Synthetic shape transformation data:
*** Block opens ***

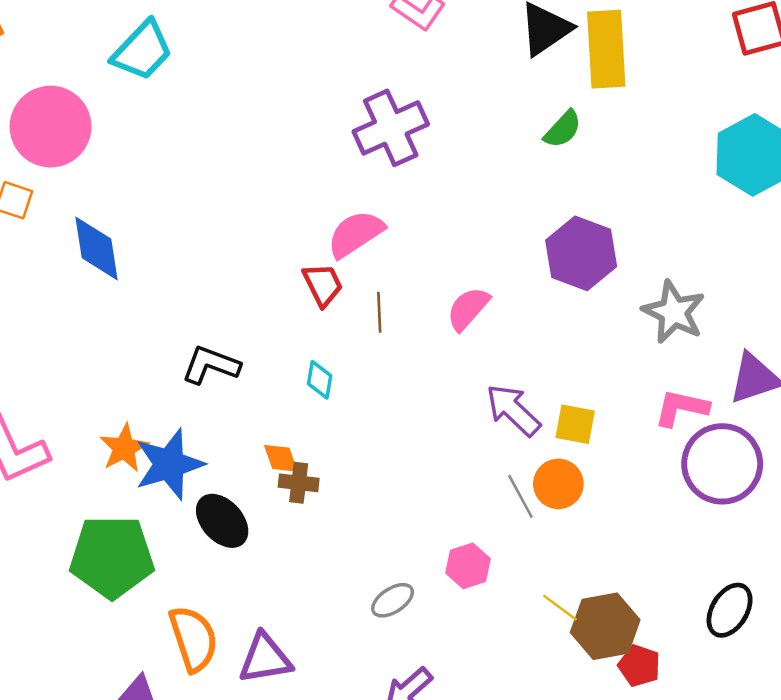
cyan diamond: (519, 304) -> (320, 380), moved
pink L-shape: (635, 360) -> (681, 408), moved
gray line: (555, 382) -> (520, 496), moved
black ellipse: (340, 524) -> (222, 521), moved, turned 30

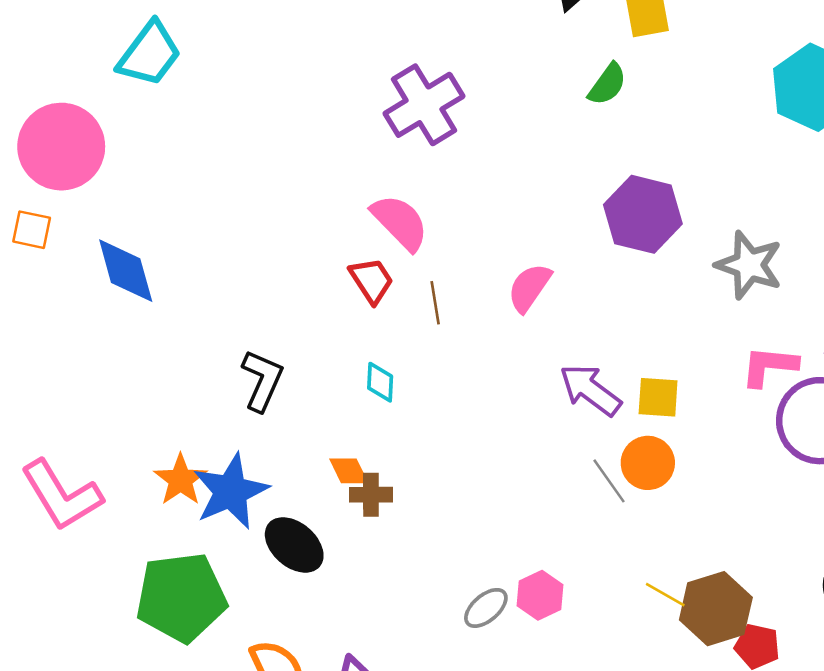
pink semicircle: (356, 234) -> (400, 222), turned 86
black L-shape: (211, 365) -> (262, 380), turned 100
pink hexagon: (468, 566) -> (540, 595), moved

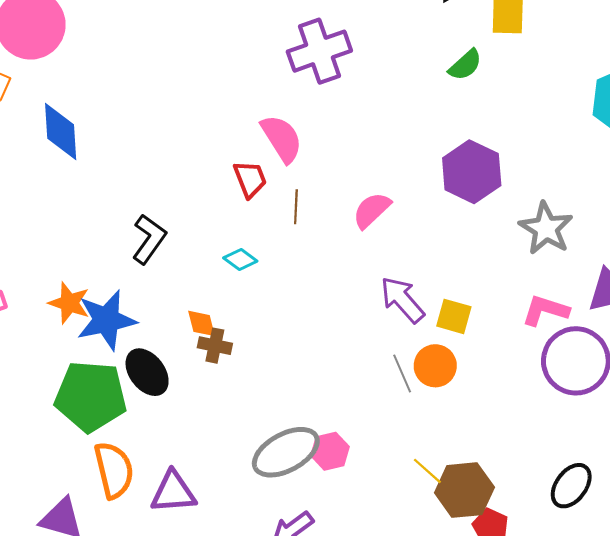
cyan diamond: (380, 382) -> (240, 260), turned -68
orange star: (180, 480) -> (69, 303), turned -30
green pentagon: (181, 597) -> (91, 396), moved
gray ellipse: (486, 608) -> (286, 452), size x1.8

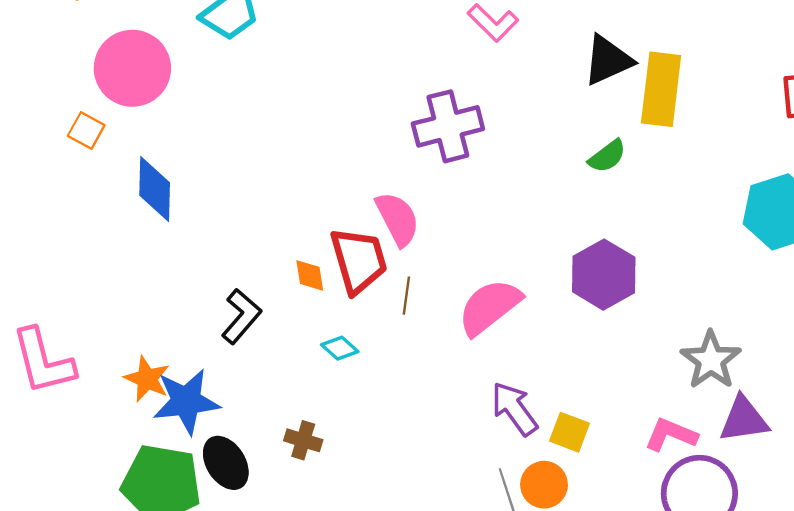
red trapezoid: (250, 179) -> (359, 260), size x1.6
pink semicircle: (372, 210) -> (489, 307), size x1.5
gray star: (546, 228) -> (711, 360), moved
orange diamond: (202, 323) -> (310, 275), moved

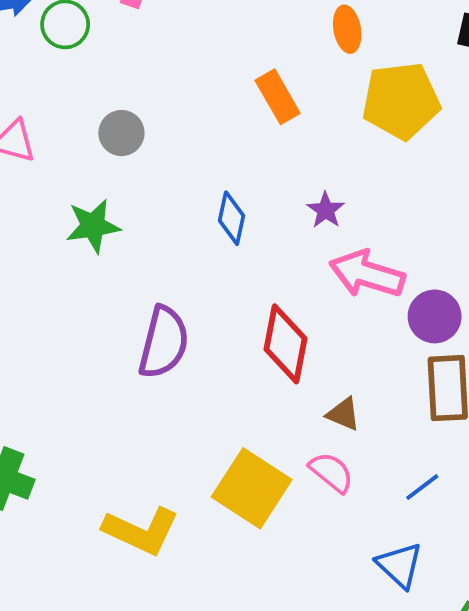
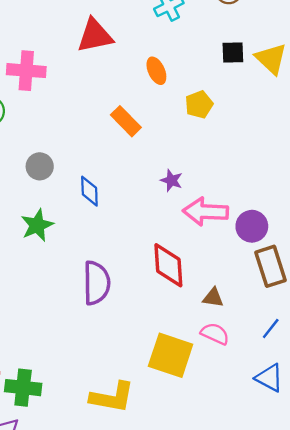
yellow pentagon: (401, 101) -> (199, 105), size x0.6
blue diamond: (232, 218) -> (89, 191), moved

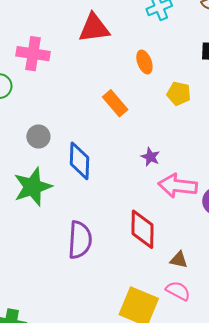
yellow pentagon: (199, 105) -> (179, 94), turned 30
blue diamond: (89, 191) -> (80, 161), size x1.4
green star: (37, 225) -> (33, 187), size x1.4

*** Block closes ***

#### EXERCISE
Leaving pictures out, output the lines of the data above from the one with "red trapezoid: (250, 179)" through the one with "yellow pentagon: (199, 105)", word for word.

#### EXERCISE RESPONSE
red trapezoid: (250, 179) -> (359, 260), size x1.6
pink semicircle: (372, 210) -> (489, 307), size x1.5
gray star: (546, 228) -> (711, 360), moved
orange diamond: (202, 323) -> (310, 275), moved

yellow pentagon: (401, 101) -> (199, 105), size x0.6
blue diamond: (232, 218) -> (89, 191), moved

yellow pentagon: (199, 105) -> (179, 94), turned 30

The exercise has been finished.